### [What the exercise asks]
Filter these entries down to the lines that hold the word "white", and show each of them.

### [Entries shown]

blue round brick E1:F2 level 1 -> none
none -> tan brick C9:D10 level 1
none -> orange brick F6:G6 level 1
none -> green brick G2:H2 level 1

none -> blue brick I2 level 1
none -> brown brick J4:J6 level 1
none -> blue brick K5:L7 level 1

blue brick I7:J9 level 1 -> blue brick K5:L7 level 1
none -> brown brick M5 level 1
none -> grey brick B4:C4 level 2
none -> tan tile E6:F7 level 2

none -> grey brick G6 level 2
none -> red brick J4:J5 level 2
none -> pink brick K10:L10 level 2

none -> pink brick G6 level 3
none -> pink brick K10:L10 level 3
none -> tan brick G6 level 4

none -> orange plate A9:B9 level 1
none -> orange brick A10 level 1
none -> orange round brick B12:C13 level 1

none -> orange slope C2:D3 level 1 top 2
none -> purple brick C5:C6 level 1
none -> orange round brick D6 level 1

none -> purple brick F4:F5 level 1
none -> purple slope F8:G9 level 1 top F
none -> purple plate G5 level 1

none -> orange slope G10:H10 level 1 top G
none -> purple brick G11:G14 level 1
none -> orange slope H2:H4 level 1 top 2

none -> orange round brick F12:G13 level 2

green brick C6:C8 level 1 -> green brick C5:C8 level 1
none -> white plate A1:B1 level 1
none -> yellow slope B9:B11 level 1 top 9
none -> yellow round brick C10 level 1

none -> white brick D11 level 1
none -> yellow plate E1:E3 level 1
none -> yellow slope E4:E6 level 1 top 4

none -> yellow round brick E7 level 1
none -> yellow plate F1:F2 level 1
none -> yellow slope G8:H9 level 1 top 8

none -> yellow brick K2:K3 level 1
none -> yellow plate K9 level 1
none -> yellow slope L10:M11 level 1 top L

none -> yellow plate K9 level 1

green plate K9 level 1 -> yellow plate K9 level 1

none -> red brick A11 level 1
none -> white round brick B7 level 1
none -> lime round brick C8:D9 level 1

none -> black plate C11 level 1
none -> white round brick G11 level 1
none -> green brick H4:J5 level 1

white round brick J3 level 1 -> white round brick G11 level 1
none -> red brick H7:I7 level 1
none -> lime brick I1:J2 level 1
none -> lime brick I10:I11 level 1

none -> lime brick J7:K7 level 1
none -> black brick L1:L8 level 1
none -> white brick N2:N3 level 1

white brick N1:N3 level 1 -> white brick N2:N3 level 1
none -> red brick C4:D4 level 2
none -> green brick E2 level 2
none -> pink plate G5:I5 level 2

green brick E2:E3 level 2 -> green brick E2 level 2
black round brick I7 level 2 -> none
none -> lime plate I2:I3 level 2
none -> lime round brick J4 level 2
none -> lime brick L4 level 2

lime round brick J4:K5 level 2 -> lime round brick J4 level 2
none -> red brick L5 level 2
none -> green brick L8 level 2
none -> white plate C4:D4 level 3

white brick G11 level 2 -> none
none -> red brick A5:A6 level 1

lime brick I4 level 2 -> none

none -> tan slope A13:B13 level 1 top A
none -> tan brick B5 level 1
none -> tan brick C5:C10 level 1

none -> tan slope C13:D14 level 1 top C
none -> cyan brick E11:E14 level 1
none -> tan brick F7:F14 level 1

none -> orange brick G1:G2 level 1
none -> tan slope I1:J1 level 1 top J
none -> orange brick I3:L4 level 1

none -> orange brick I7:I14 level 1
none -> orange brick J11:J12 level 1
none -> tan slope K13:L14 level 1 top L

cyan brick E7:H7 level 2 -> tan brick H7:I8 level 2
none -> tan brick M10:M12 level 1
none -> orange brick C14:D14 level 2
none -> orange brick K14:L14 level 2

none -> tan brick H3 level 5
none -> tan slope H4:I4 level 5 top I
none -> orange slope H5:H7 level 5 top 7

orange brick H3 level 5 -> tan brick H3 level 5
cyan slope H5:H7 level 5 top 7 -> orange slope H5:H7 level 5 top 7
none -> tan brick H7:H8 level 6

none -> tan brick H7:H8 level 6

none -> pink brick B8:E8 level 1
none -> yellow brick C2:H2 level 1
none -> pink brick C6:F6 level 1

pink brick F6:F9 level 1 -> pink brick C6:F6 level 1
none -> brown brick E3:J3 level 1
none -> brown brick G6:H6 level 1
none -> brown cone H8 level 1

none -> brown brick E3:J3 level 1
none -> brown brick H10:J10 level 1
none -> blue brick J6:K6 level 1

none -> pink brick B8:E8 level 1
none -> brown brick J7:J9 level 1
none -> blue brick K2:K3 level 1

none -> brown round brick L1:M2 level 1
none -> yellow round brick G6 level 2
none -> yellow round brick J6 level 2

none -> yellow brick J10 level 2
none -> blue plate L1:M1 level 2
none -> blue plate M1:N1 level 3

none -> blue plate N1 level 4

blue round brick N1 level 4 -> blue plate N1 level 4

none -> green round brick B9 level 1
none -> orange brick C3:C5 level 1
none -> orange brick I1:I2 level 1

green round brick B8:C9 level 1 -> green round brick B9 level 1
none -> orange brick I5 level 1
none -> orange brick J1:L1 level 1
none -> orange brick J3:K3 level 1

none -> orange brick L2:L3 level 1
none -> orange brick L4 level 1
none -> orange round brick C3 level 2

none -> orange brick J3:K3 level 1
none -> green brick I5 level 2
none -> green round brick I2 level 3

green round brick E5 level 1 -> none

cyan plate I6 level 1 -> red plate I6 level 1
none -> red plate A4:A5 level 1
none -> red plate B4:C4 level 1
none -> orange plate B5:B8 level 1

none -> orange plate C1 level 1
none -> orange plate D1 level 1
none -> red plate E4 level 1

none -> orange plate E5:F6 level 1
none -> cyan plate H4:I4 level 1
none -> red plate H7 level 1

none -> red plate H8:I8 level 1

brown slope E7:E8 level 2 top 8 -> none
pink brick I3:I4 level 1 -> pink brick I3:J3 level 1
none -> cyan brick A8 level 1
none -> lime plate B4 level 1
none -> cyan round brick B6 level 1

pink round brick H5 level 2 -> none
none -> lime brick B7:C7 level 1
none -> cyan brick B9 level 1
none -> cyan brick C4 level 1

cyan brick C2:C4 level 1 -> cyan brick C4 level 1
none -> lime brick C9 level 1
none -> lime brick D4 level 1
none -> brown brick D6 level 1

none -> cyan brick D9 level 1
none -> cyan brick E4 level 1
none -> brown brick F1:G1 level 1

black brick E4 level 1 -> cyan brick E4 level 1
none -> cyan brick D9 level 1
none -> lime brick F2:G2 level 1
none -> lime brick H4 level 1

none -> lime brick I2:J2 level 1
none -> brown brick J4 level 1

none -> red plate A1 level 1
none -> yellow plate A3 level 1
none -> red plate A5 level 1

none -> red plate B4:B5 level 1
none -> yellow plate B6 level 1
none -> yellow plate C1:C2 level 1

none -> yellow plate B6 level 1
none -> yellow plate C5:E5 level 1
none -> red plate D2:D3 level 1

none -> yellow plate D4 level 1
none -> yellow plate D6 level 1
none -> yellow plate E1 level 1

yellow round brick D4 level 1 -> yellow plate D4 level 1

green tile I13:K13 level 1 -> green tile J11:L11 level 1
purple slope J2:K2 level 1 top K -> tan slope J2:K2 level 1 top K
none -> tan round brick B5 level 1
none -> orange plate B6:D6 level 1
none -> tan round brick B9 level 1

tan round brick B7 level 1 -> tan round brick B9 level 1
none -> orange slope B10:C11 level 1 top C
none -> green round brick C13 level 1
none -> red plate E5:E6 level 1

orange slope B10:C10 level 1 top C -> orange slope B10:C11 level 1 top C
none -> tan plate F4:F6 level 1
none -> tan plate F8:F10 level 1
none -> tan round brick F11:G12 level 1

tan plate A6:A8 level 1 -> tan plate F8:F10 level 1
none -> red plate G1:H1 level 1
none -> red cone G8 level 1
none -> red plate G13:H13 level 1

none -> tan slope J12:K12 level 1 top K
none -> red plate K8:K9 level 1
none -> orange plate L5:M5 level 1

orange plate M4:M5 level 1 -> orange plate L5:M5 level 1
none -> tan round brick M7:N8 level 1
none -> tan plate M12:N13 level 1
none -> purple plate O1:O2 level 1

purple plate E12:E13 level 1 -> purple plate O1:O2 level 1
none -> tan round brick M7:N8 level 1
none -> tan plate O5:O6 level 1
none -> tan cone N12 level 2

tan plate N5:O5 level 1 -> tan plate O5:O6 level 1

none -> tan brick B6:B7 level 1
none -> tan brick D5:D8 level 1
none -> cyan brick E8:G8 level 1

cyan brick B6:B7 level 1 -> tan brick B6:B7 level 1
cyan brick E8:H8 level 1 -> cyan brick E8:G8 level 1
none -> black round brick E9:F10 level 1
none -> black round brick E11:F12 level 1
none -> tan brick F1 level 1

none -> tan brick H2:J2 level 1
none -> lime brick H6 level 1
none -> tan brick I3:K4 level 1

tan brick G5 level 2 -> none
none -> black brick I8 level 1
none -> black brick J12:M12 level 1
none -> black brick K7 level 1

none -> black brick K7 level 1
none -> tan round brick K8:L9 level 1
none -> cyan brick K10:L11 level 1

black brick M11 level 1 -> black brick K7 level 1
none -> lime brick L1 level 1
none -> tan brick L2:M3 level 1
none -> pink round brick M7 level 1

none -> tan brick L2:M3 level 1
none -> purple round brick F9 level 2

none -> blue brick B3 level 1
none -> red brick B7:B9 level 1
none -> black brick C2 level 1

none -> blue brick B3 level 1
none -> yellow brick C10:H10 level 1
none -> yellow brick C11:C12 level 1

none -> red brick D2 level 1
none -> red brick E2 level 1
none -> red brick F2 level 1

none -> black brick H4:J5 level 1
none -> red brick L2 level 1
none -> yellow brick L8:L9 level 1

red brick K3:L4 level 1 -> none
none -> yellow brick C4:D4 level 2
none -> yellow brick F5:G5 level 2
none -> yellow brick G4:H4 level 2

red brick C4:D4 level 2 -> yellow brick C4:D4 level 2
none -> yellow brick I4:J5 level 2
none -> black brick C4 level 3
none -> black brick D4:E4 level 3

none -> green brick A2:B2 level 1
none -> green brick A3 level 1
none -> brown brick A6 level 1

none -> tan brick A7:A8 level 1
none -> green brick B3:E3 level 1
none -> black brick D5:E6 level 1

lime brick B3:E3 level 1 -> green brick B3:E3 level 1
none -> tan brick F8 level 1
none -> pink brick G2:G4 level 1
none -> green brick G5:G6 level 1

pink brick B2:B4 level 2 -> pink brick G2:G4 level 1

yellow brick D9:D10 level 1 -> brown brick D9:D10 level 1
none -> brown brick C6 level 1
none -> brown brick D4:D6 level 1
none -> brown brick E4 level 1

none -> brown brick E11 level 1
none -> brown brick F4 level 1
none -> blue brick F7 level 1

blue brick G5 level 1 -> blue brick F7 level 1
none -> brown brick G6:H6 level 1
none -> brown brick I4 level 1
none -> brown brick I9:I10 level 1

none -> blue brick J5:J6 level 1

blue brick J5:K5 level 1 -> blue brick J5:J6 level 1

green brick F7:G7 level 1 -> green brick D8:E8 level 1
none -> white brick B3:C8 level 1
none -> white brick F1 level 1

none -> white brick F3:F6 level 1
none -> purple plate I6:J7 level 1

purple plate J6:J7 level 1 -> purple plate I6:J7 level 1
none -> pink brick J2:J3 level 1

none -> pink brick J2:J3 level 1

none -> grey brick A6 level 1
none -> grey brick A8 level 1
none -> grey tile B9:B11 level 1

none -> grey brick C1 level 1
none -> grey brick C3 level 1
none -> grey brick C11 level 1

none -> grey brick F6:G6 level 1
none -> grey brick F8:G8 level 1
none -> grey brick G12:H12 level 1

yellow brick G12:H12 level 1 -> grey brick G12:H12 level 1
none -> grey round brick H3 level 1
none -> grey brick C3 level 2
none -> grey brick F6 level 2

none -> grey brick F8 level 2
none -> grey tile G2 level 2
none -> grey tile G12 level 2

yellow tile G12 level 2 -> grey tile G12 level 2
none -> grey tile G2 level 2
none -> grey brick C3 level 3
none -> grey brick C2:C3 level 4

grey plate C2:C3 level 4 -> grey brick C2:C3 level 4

### [Task output]
none -> white plate A1:B1 level 1
none -> white brick D11 level 1
none -> white round brick B7 level 1
none -> white round brick G11 level 1
white round brick J3 level 1 -> white round brick G11 level 1
none -> white brick N2:N3 level 1
white brick N1:N3 level 1 -> white brick N2:N3 level 1
none -> white plate C4:D4 level 3
white brick G11 level 2 -> none
none -> white brick B3:C8 level 1
none -> white brick F1 level 1
none -> white brick F3:F6 level 1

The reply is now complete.